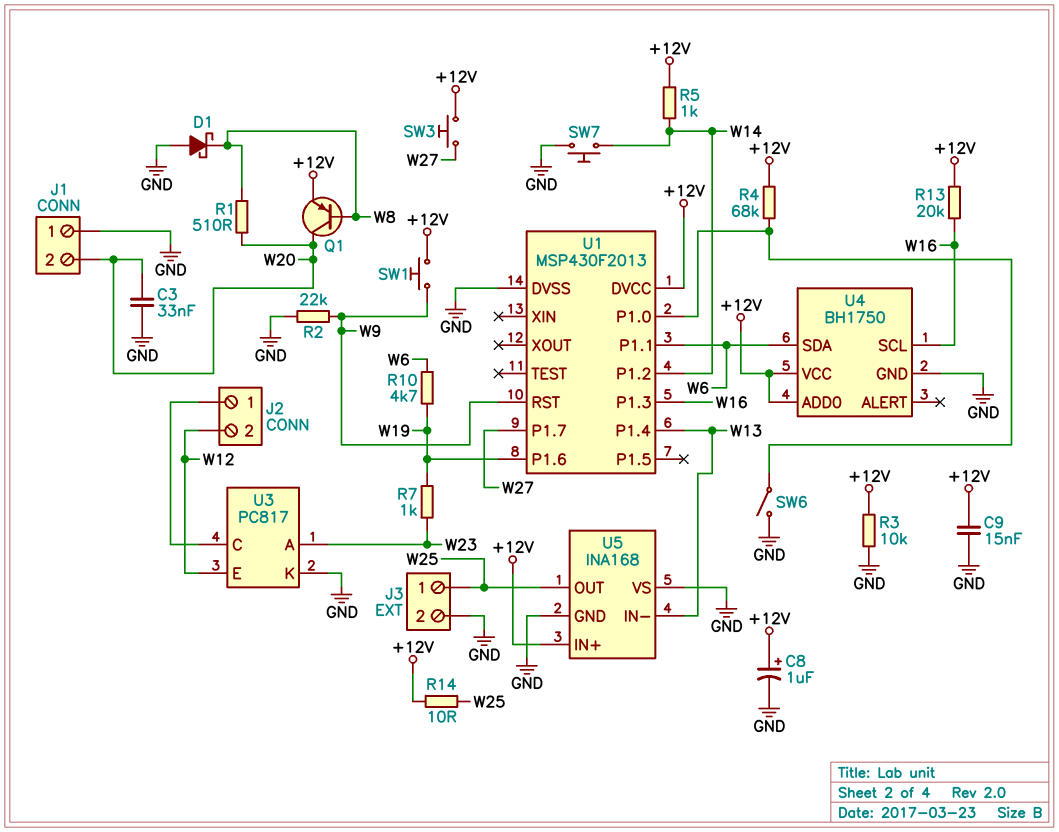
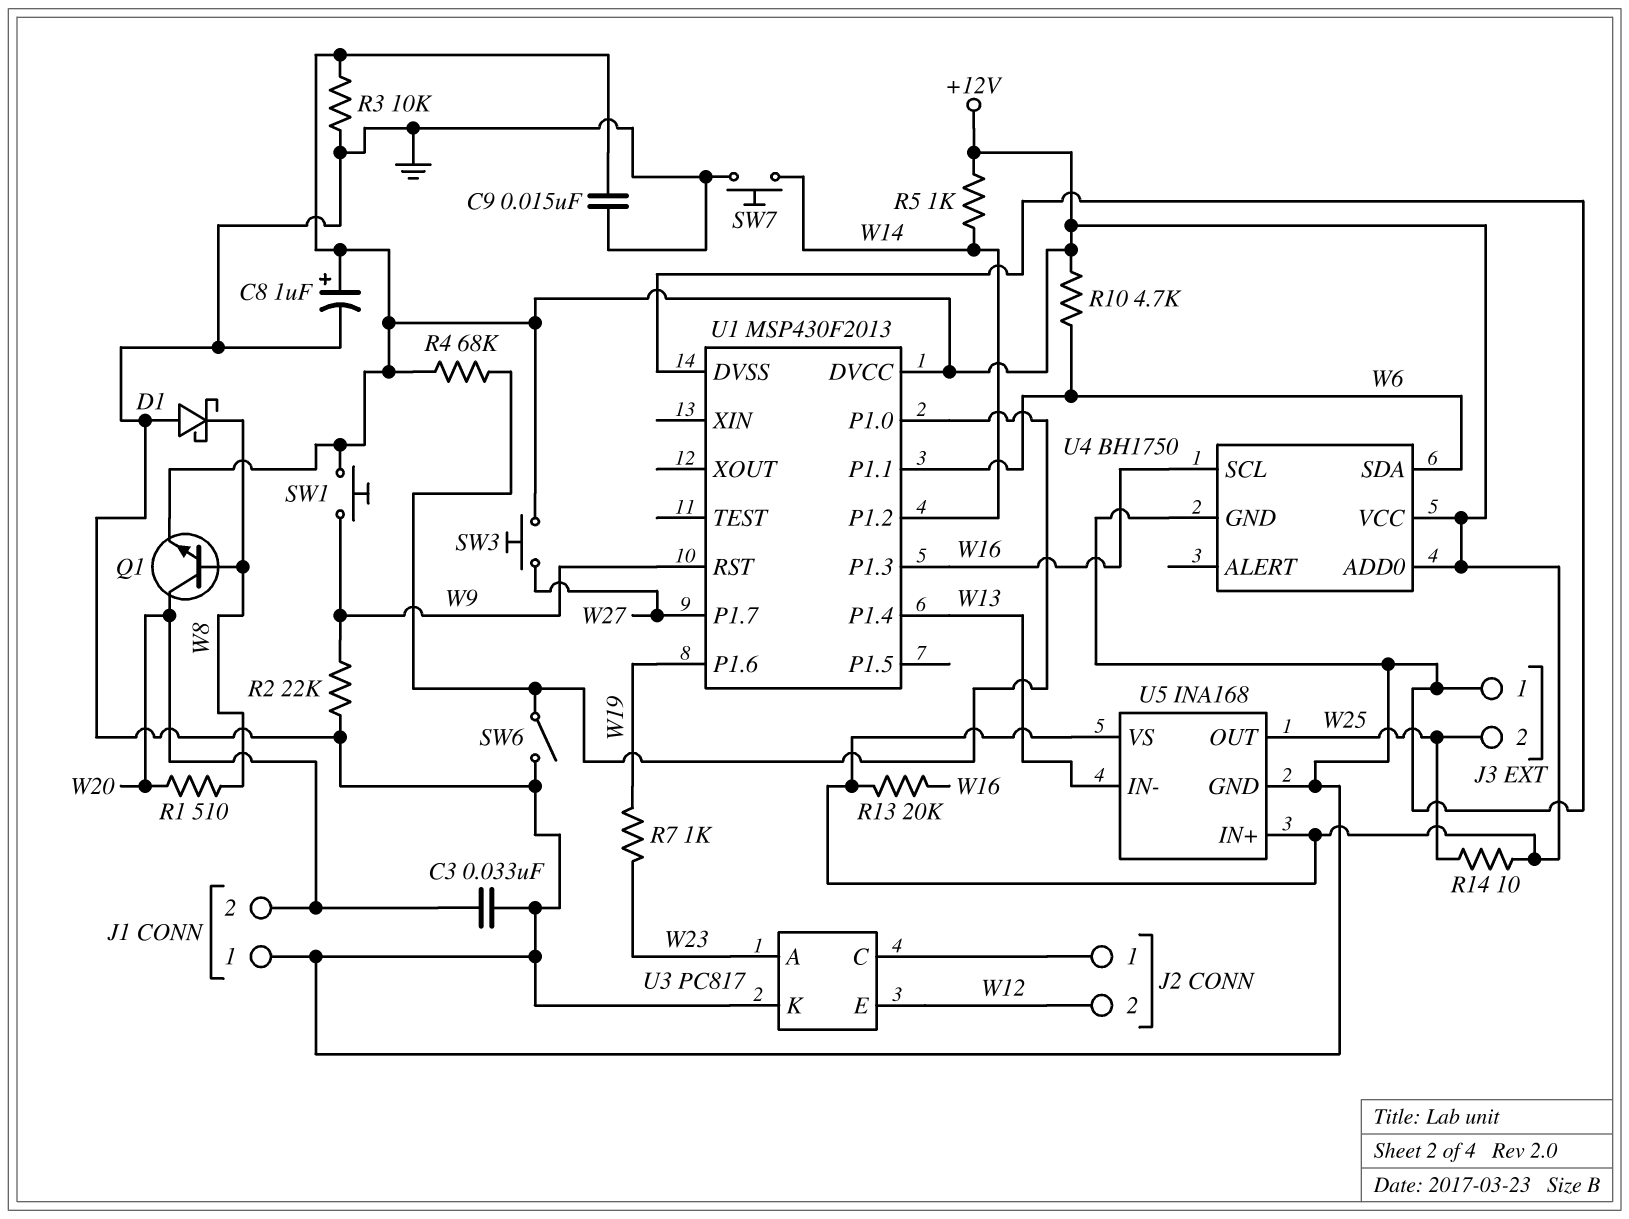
J3 pin 1: W25 -> GND
J3 pin 2: GND -> W25
Q1: PNP (B W8, C W20, E +12V) -> NPN (B W8, C W20, E +12V)
R10: 4.7k (W6, W19) -> 4.7k (+12V, W6)
U5 pin VS: GND -> +12V

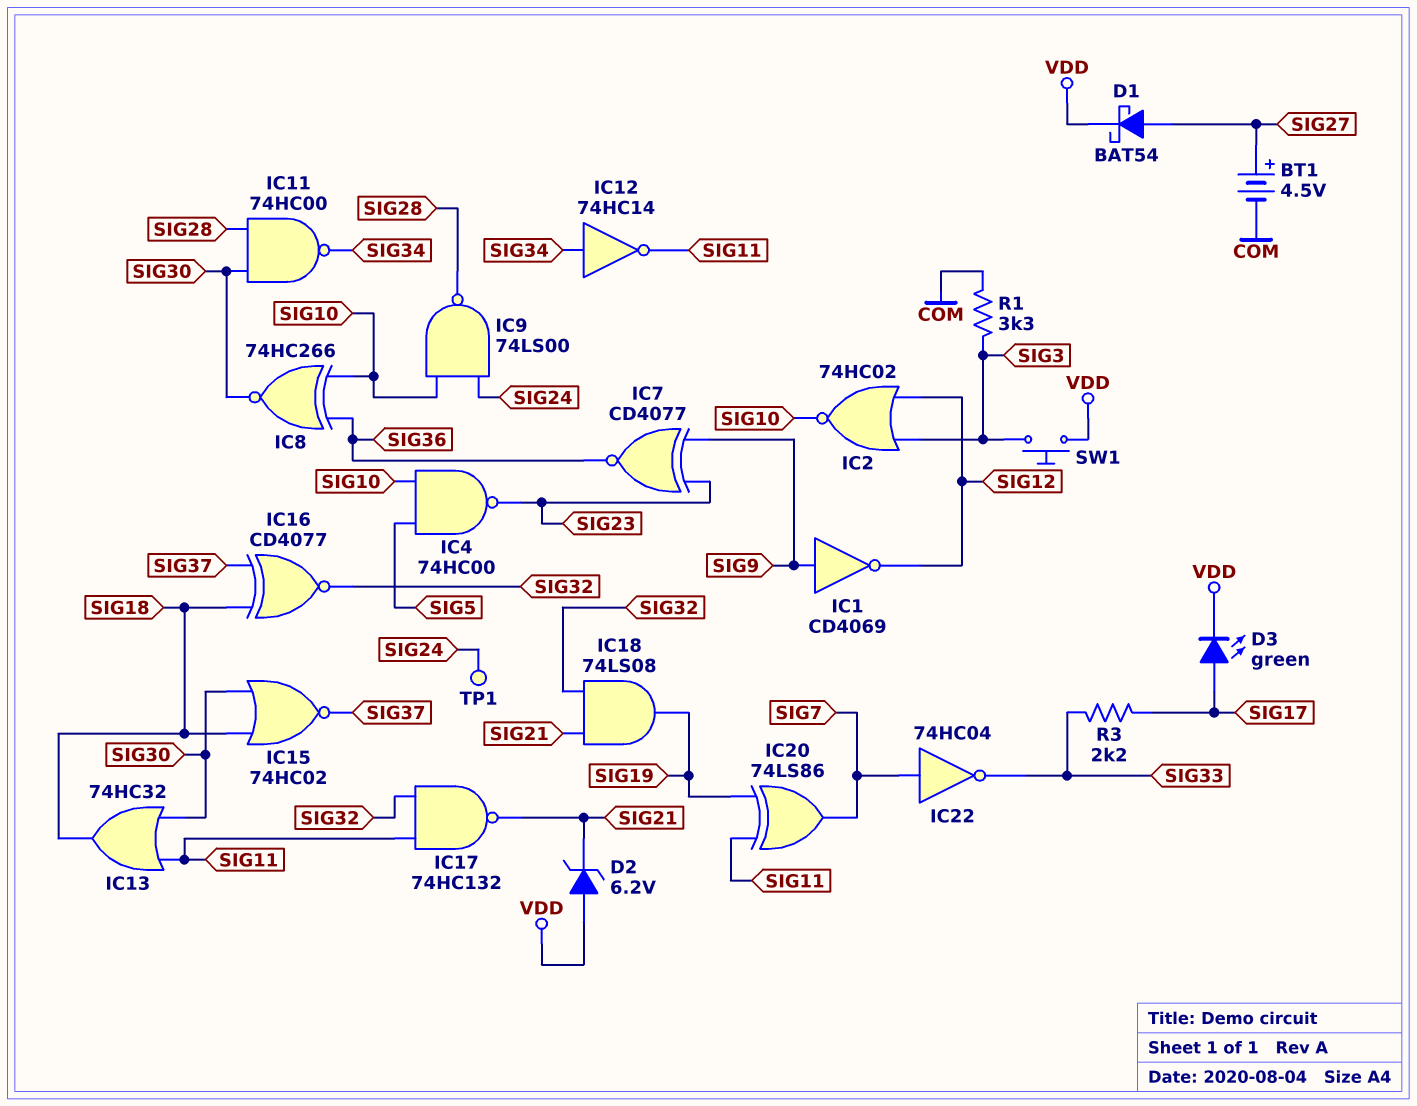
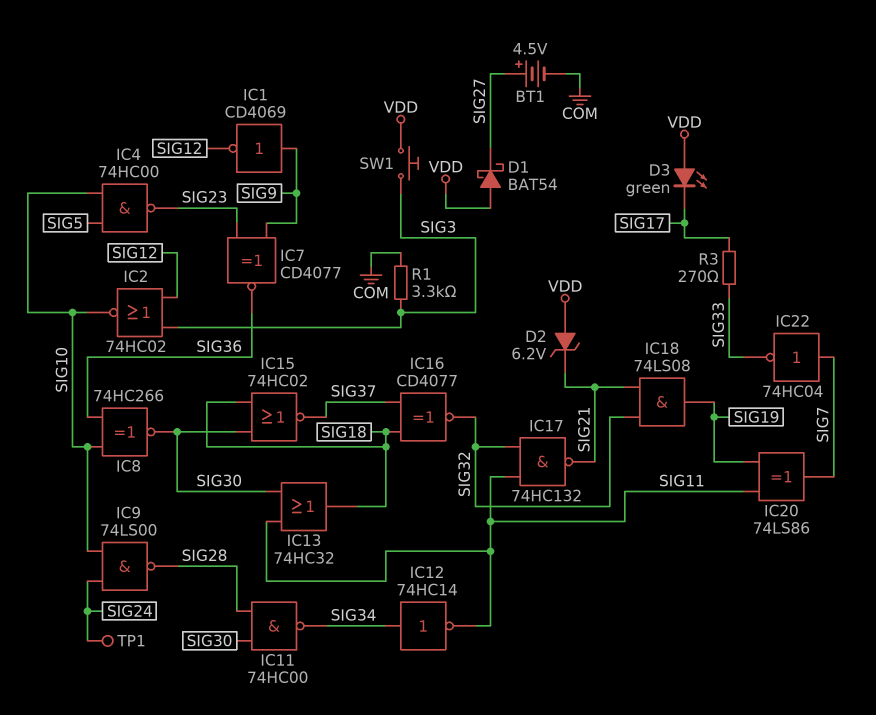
D1: schottky BAT54 (A SIG27, K VDD) -> schottky BAT54 (A VDD, K SIG27)
D3: LED green (A SIG17, K VDD) -> LED green (A VDD, K SIG17)
R3: 2.2k (SIG17, SIG33) -> 270 (SIG17, SIG33)

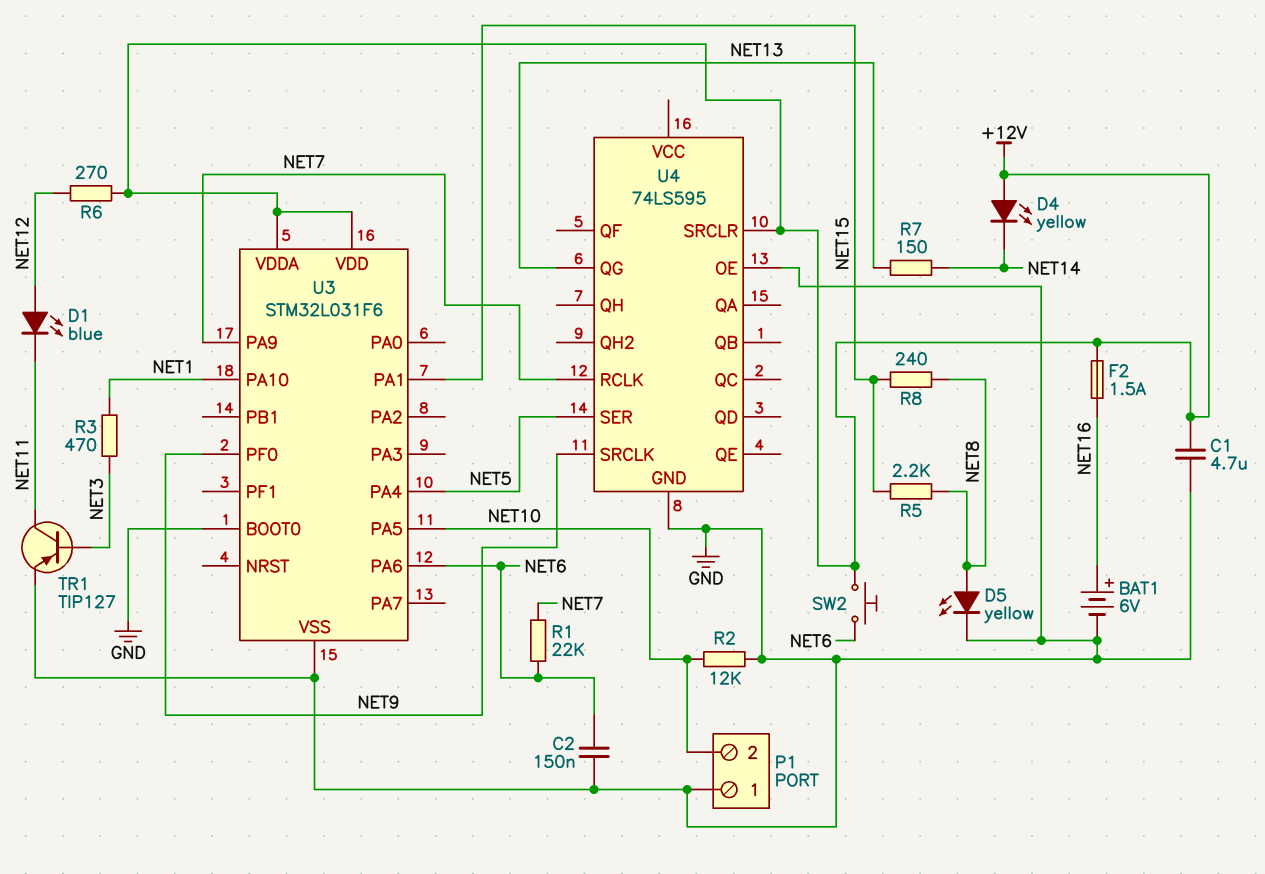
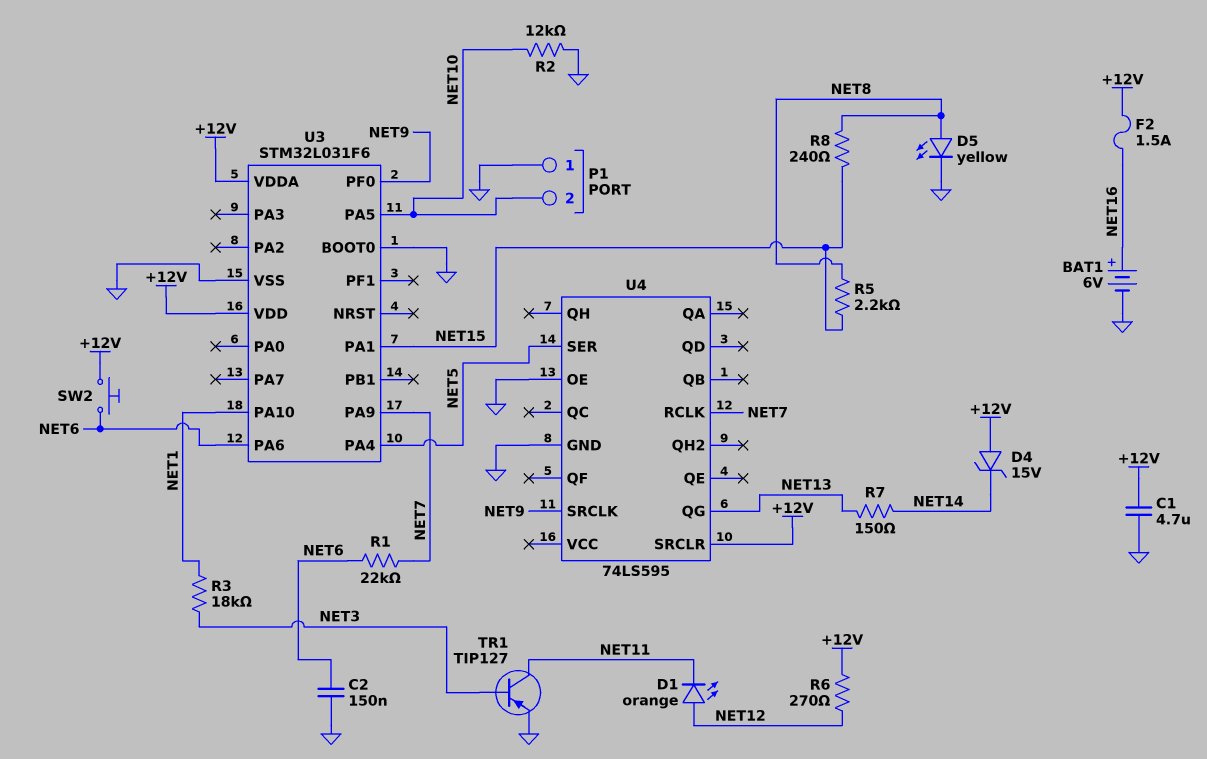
D1: LED blue (A NET12, K NET11) -> LED orange (A NET12, K NET11)
D4: LED yellow (A +12V, K NET14) -> zener 15V (A +12V, K NET14)
R3: 470 (NET1, NET3) -> 18k (NET1, NET3)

____________

PROBLEM TO SOLVE:
Give a verbatim transcription of the entries, leaving out the pictures.

ANSWER TO THIS EXERCISE:
J3 pin 1: W25 -> GND
J3 pin 2: GND -> W25
Q1: PNP (B W8, C W20, E +12V) -> NPN (B W8, C W20, E +12V)
R10: 4.7k (W6, W19) -> 4.7k (+12V, W6)
U5 pin VS: GND -> +12V

D1: schottky BAT54 (A SIG27, K VDD) -> schottky BAT54 (A VDD, K SIG27)
D3: LED green (A SIG17, K VDD) -> LED green (A VDD, K SIG17)
R3: 2.2k (SIG17, SIG33) -> 270 (SIG17, SIG33)

D1: LED blue (A NET12, K NET11) -> LED orange (A NET12, K NET11)
D4: LED yellow (A +12V, K NET14) -> zener 15V (A +12V, K NET14)
R3: 470 (NET1, NET3) -> 18k (NET1, NET3)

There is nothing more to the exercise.